Spatial relation data:
■ ■ ■

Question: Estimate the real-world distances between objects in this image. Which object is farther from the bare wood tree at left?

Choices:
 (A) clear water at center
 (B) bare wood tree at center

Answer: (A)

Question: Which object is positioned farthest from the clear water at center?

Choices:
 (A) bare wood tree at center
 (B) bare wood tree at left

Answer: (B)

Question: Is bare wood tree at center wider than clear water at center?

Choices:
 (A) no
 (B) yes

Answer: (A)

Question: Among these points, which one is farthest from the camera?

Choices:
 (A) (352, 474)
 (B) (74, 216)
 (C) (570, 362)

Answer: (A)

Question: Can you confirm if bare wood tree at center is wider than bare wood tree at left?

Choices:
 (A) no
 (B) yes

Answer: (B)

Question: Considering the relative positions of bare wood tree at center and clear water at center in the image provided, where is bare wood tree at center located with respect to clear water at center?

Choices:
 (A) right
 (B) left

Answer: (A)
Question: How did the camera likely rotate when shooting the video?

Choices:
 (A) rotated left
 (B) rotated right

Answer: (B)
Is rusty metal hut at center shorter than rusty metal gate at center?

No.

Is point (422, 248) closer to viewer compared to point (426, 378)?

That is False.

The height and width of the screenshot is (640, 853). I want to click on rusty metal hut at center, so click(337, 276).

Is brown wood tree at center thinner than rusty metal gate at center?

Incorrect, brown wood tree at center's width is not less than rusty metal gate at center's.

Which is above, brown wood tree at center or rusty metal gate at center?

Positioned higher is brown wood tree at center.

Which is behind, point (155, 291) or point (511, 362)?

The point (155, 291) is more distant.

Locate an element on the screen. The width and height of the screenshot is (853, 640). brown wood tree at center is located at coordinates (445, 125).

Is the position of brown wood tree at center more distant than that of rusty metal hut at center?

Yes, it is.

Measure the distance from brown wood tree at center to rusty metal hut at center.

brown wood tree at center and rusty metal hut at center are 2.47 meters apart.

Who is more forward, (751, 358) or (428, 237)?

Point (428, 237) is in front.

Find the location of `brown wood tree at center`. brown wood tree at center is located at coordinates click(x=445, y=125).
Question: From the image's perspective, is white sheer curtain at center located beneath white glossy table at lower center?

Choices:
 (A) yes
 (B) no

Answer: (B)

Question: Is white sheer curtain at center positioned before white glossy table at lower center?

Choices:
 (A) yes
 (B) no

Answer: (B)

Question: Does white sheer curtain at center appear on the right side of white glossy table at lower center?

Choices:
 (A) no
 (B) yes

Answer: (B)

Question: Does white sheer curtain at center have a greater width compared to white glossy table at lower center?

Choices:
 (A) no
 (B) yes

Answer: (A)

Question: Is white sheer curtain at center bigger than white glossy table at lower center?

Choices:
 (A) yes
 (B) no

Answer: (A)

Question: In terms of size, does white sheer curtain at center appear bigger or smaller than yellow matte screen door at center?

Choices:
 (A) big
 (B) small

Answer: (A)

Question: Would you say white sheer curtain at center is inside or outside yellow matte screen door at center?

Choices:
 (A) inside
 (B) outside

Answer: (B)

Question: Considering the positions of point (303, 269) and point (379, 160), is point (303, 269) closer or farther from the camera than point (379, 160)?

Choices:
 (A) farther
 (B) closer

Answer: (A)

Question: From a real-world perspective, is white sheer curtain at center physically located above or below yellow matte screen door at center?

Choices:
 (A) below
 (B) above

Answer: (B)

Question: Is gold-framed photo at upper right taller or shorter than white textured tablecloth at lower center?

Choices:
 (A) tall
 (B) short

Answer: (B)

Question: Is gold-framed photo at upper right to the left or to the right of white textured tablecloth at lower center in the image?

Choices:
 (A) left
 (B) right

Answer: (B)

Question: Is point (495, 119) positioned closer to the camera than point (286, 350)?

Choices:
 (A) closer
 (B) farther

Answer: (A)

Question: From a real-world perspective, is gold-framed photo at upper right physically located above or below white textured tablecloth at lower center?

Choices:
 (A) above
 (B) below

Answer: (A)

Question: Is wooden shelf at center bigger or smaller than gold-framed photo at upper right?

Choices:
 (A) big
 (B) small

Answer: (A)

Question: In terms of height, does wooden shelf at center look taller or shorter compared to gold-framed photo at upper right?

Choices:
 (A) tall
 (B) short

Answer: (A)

■ ■ ■

Can you render every line of the entries above as a Markdown table with two columns, "No." for the row number and "Line" for the line, leaving out the blank lines?

◆ Finished task:
| No. | Line |
|---|---|
| 1 | Question: Estimate the real-world distances between objects in this image. Which object is farther from the bare wood tree at left? |
| 2 | Choices: |
| 3 |  (A) clear water at center |
| 4 |  (B) bare wood tree at center |
| 5 | Answer: (A) |
| 6 | Question: Which object is positioned farthest from the clear water at center? |
| 7 | Choices: |
| 8 |  (A) bare wood tree at center |
| 9 |  (B) bare wood tree at left |
| 10 | Answer: (B) |
| 11 | Question: Is bare wood tree at center wider than clear water at center? |
| 12 | Choices: |
| 13 |  (A) no |
| 14 |  (B) yes |
| 15 | Answer: (A) |
| 16 | Question: Among these points, which one is farthest from the camera? |
| 17 | Choices: |
| 18 |  (A) (352, 474) |
| 19 |  (B) (74, 216) |
| 20 |  (C) (570, 362) |
| 21 | Answer: (A) |
| 22 | Question: Can you confirm if bare wood tree at center is wider than bare wood tree at left? |
| 23 | Choices: |
| 24 |  (A) no |
| 25 |  (B) yes |
| 26 | Answer: (B) |
| 27 | Question: Considering the relative positions of bare wood tree at center and clear water at center in the image provided, where is bare wood tree at center located with respect to clear water at center? |
| 28 | Choices: |
| 29 |  (A) right |
| 30 |  (B) left |
| 31 | Answer: (A) |
| 32 | Question: How did the camera likely rotate when shooting the video? |
| 33 | Choices: |
| 34 |  (A) rotated left |
| 35 |  (B) rotated right |
| 36 | Answer: (B) |
| 37 | Is rusty metal hut at center shorter than rusty metal gate at center? |
| 38 | No. |
| 39 | Is point (422, 248) closer to viewer compared to point (426, 378)? |
| 40 | That is False. |
| 41 | The height and width of the screenshot is (640, 853). I want to click on rusty metal hut at center, so click(337, 276). |
| 42 | Is brown wood tree at center thinner than rusty metal gate at center? |
| 43 | Incorrect, brown wood tree at center's width is not less than rusty metal gate at center's. |
| 44 | Which is above, brown wood tree at center or rusty metal gate at center? |
| 45 | Positioned higher is brown wood tree at center. |
| 46 | Which is behind, point (155, 291) or point (511, 362)? |
| 47 | The point (155, 291) is more distant. |
| 48 | Locate an element on the screen. The width and height of the screenshot is (853, 640). brown wood tree at center is located at coordinates (445, 125). |
| 49 | Is the position of brown wood tree at center more distant than that of rusty metal hut at center? |
| 50 | Yes, it is. |
| 51 | Measure the distance from brown wood tree at center to rusty metal hut at center. |
| 52 | brown wood tree at center and rusty metal hut at center are 2.47 meters apart. |
| 53 | Who is more forward, (751, 358) or (428, 237)? |
| 54 | Point (428, 237) is in front. |
| 55 | Find the location of `brown wood tree at center`. brown wood tree at center is located at coordinates click(x=445, y=125). |
| 56 | Question: From the image's perspective, is white sheer curtain at center located beneath white glossy table at lower center? |
| 57 | Choices: |
| 58 |  (A) yes |
| 59 |  (B) no |
| 60 | Answer: (B) |
| 61 | Question: Is white sheer curtain at center positioned before white glossy table at lower center? |
| 62 | Choices: |
| 63 |  (A) yes |
| 64 |  (B) no |
| 65 | Answer: (B) |
| 66 | Question: Does white sheer curtain at center appear on the right side of white glossy table at lower center? |
| 67 | Choices: |
| 68 |  (A) no |
| 69 |  (B) yes |
| 70 | Answer: (B) |
| 71 | Question: Does white sheer curtain at center have a greater width compared to white glossy table at lower center? |
| 72 | Choices: |
| 73 |  (A) no |
| 74 |  (B) yes |
| 75 | Answer: (A) |
| 76 | Question: Is white sheer curtain at center bigger than white glossy table at lower center? |
| 77 | Choices: |
| 78 |  (A) yes |
| 79 |  (B) no |
| 80 | Answer: (A) |
| 81 | Question: In terms of size, does white sheer curtain at center appear bigger or smaller than yellow matte screen door at center? |
| 82 | Choices: |
| 83 |  (A) big |
| 84 |  (B) small |
| 85 | Answer: (A) |
| 86 | Question: Would you say white sheer curtain at center is inside or outside yellow matte screen door at center? |
| 87 | Choices: |
| 88 |  (A) inside |
| 89 |  (B) outside |
| 90 | Answer: (B) |
| 91 | Question: Considering the positions of point (303, 269) and point (379, 160), is point (303, 269) closer or farther from the camera than point (379, 160)? |
| 92 | Choices: |
| 93 |  (A) farther |
| 94 |  (B) closer |
| 95 | Answer: (A) |
| 96 | Question: From a real-world perspective, is white sheer curtain at center physically located above or below yellow matte screen door at center? |
| 97 | Choices: |
| 98 |  (A) below |
| 99 |  (B) above |
| 100 | Answer: (B) |
| 101 | Question: Is gold-framed photo at upper right taller or shorter than white textured tablecloth at lower center? |
| 102 | Choices: |
| 103 |  (A) tall |
| 104 |  (B) short |
| 105 | Answer: (B) |
| 106 | Question: Is gold-framed photo at upper right to the left or to the right of white textured tablecloth at lower center in the image? |
| 107 | Choices: |
| 108 |  (A) left |
| 109 |  (B) right |
| 110 | Answer: (B) |
| 111 | Question: Is point (495, 119) positioned closer to the camera than point (286, 350)? |
| 112 | Choices: |
| 113 |  (A) closer |
| 114 |  (B) farther |
| 115 | Answer: (A) |
| 116 | Question: From a real-world perspective, is gold-framed photo at upper right physically located above or below white textured tablecloth at lower center? |
| 117 | Choices: |
| 118 |  (A) above |
| 119 |  (B) below |
| 120 | Answer: (A) |
| 121 | Question: Is wooden shelf at center bigger or smaller than gold-framed photo at upper right? |
| 122 | Choices: |
| 123 |  (A) big |
| 124 |  (B) small |
| 125 | Answer: (A) |
| 126 | Question: In terms of height, does wooden shelf at center look taller or shorter compared to gold-framed photo at upper right? |
| 127 | Choices: |
| 128 |  (A) tall |
| 129 |  (B) short |
| 130 | Answer: (A) |